→ Directions for this task
Entries follow. Give back exactly the lines starting at the one containing "bright_orange_alarm_clock 315, 29, 372, 117" and ending at the one containing "violet_nut 716, 276, 787, 347", and no other lines.

Stored data section start

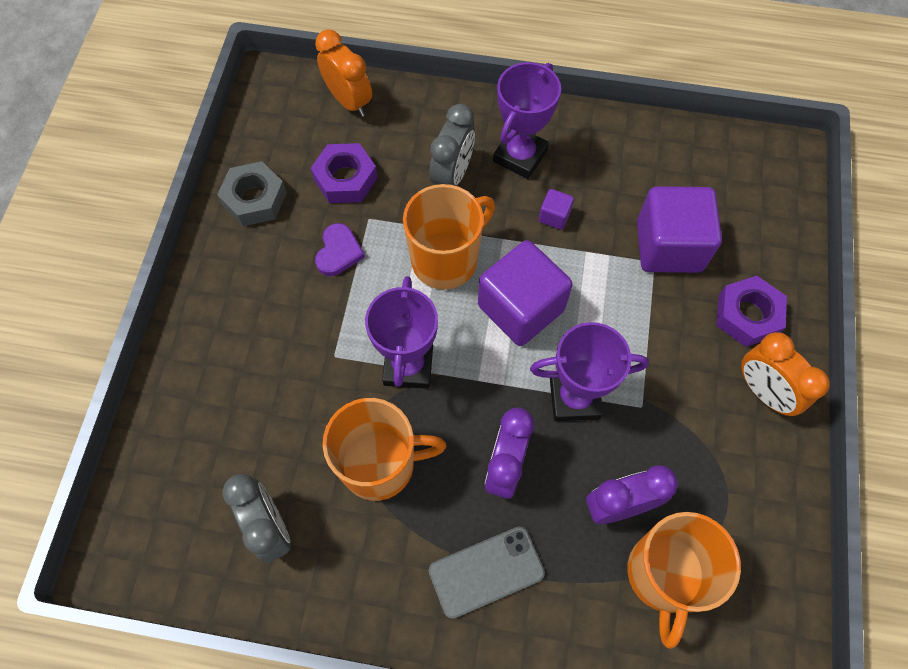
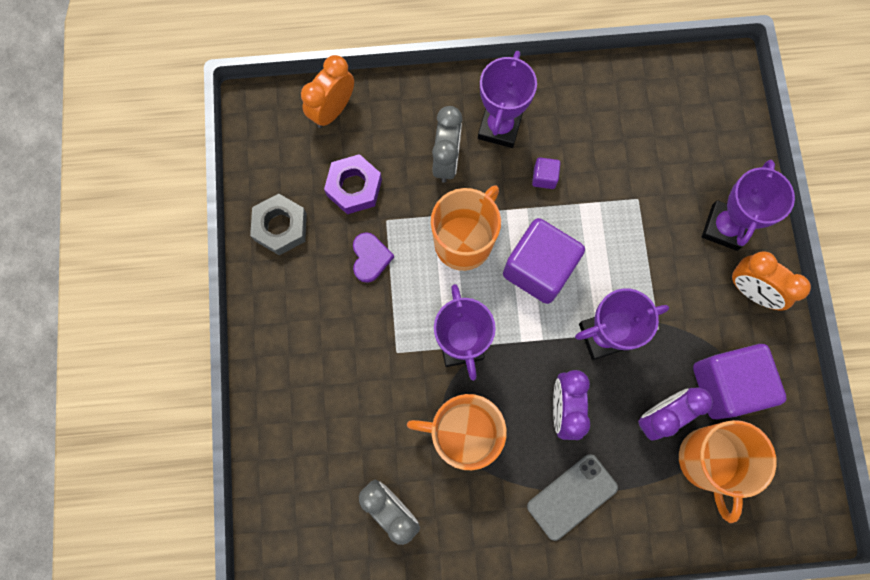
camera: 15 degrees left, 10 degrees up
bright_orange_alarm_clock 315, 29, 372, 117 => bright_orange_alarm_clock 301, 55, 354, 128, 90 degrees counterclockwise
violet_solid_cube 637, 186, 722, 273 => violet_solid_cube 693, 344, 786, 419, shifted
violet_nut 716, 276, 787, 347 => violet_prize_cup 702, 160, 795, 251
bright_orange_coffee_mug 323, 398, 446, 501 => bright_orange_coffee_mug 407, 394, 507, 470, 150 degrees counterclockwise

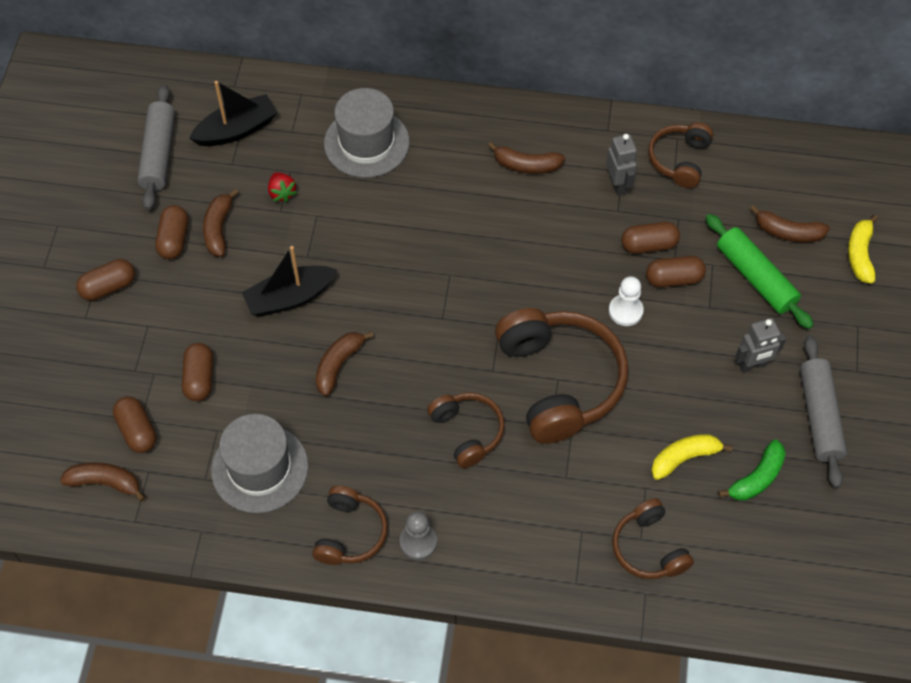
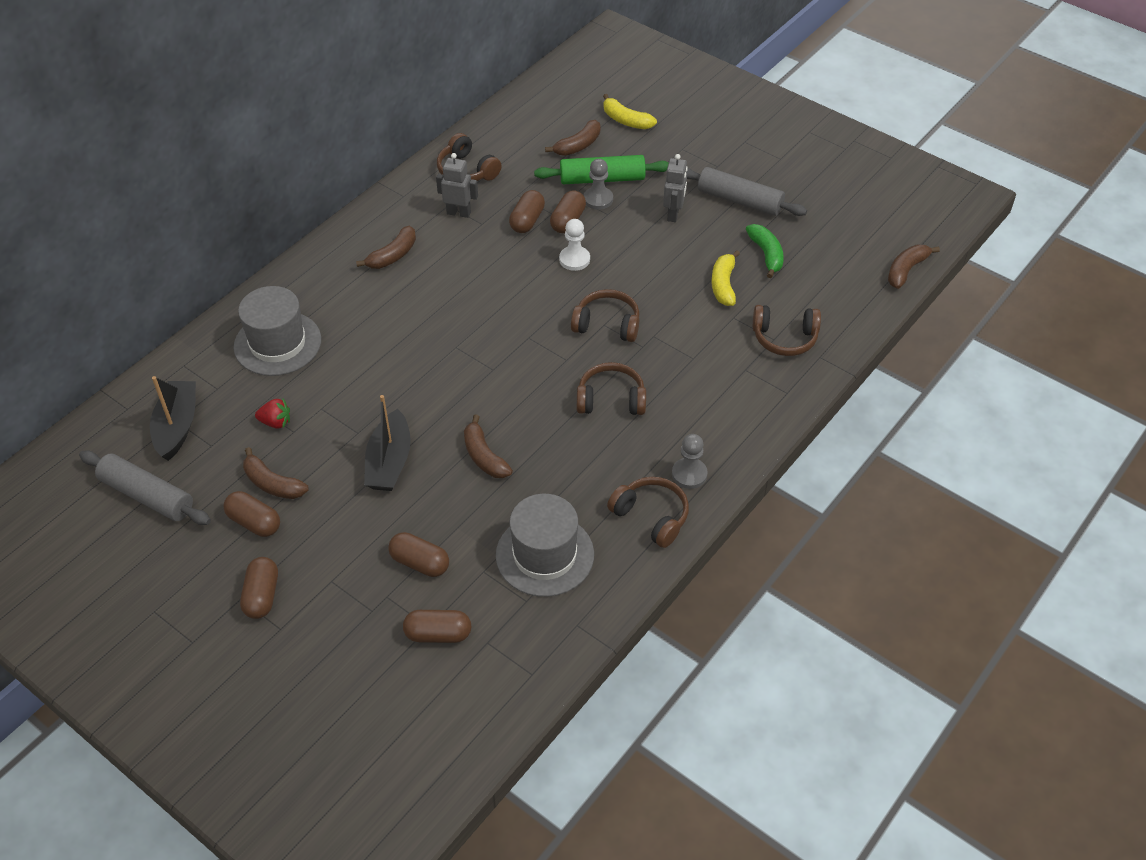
camera: 60 degrees left, 10 degrees down
russet_headphones 495, 308, 628, 444 => russet_headphones 571, 289, 639, 342, x0.55
russet_banana_fruit 60, 462, 145, 502 => russet_banana_fruit 888, 245, 940, 289, shifted
nothing => gray_game_pawn 584, 159, 613, 210

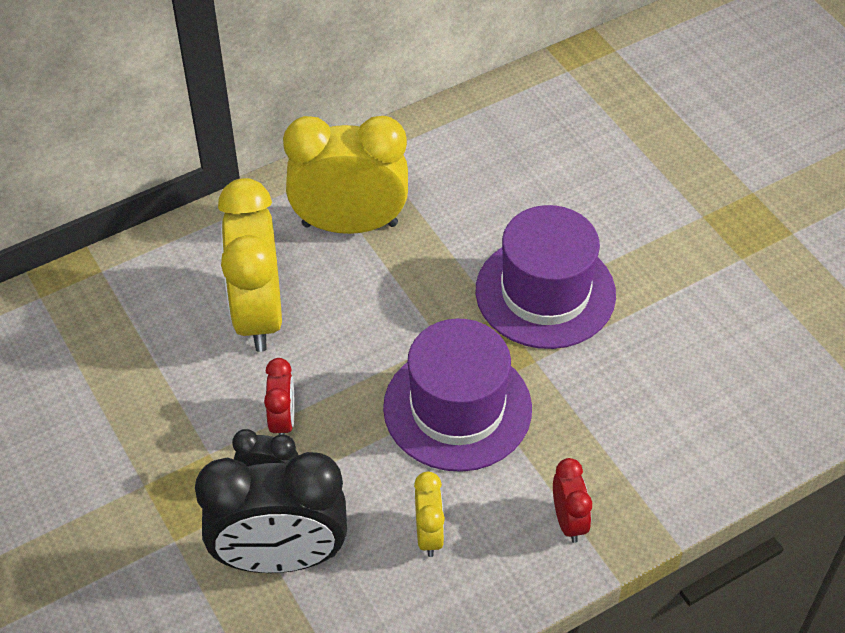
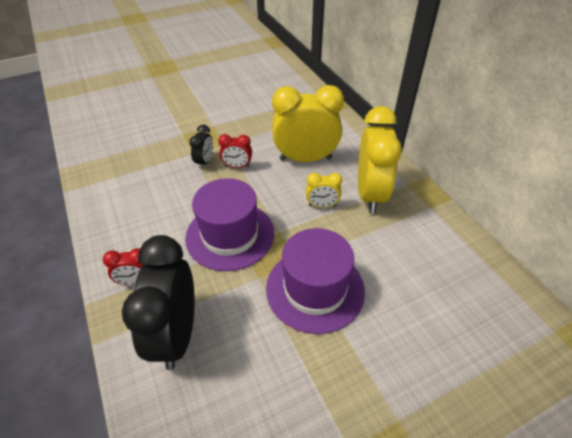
camera: 95 degrees right, 5 degrees down
jet-black_alarm_clock 195, 452, 347, 573 => jet-black_alarm_clock 122, 235, 195, 370, shifted
bright_yellow_alarm_clock 414, 471, 445, 557 => bright_yellow_alarm_clock 306, 173, 342, 208, shifted

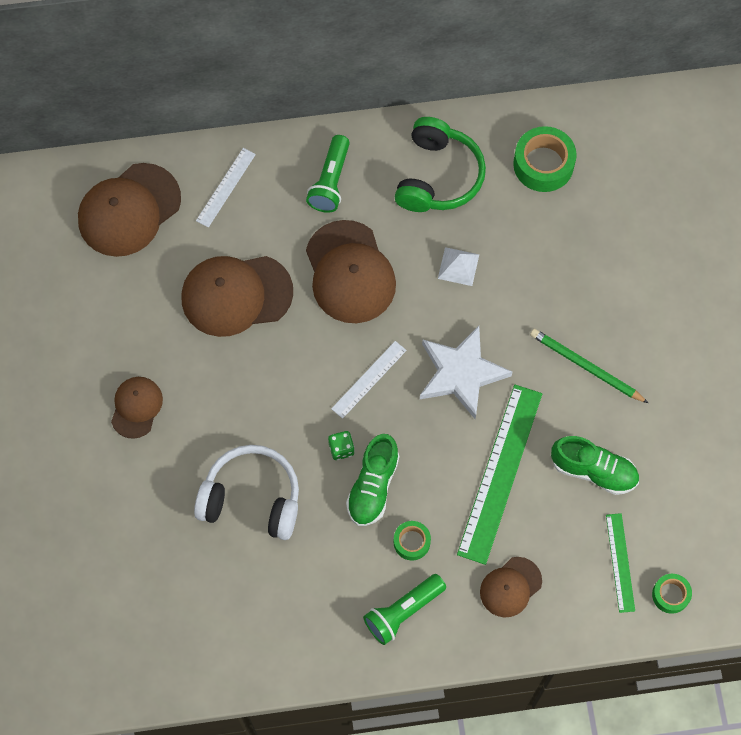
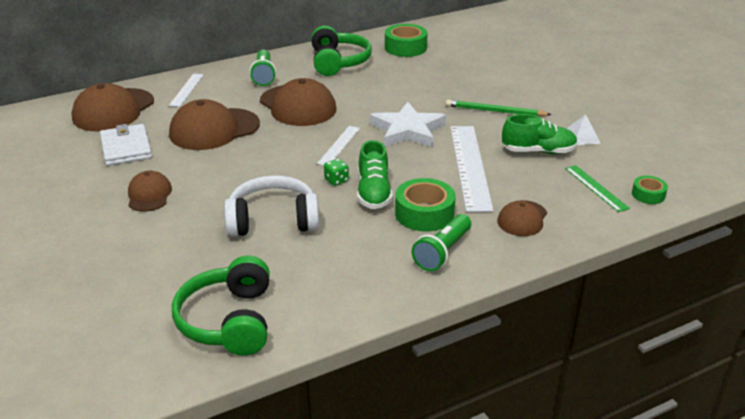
camera: 20 degrees left, 35 degrees down
white_pyramid 438, 247, 479, 286 => white_pyramid 566, 114, 601, 145, shifted
leaf-green_ruler 457, 385, 542, 565 => white_ruler 450, 126, 494, 212
leaf-green_sticky_tape 394, 521, 431, 561 => leaf-green_sticky_tape 395, 178, 456, 232, x1.77
nothing => white_card_wallet 100, 124, 152, 166
nothing => leaf-green_headphones 172, 256, 270, 356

Stored data section end

→ Problem solution
bright_orange_alarm_clock 315, 29, 372, 117 => bright_orange_alarm_clock 301, 55, 354, 128, 90 degrees counterclockwise
violet_solid_cube 637, 186, 722, 273 => violet_solid_cube 693, 344, 786, 419, shifted
violet_nut 716, 276, 787, 347 => violet_prize_cup 702, 160, 795, 251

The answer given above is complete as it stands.